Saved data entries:
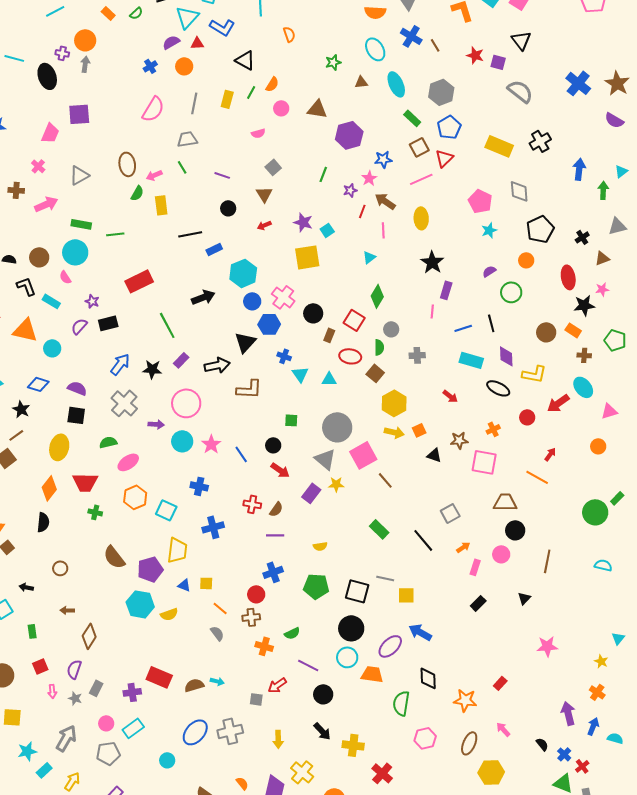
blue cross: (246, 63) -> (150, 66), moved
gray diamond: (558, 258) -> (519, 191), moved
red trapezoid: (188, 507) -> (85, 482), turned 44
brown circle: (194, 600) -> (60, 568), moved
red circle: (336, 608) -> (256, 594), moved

==

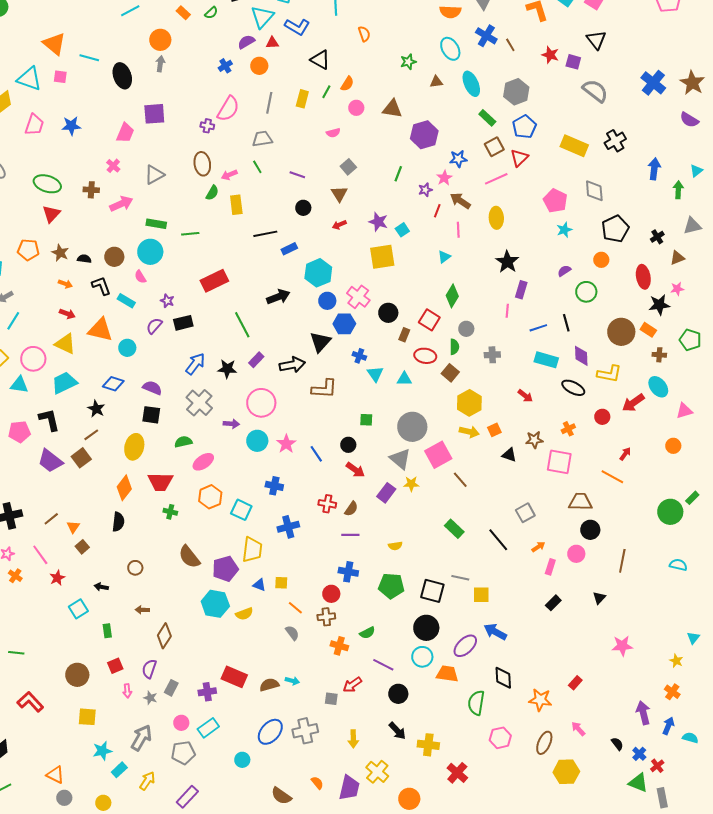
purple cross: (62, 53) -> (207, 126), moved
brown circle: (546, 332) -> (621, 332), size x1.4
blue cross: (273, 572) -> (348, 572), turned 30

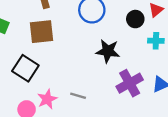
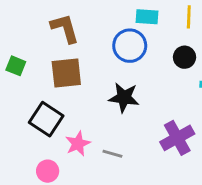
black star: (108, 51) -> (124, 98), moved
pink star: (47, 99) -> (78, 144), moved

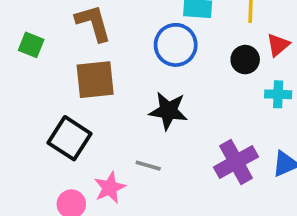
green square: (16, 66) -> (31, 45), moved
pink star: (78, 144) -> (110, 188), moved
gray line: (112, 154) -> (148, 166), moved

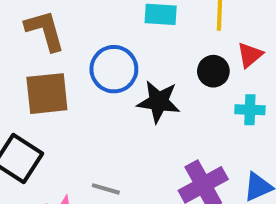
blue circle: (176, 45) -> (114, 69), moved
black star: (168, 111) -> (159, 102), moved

▸ What is being asked: Answer with one number only: how many lines above contain the word "pink".

▸ Answer space: 2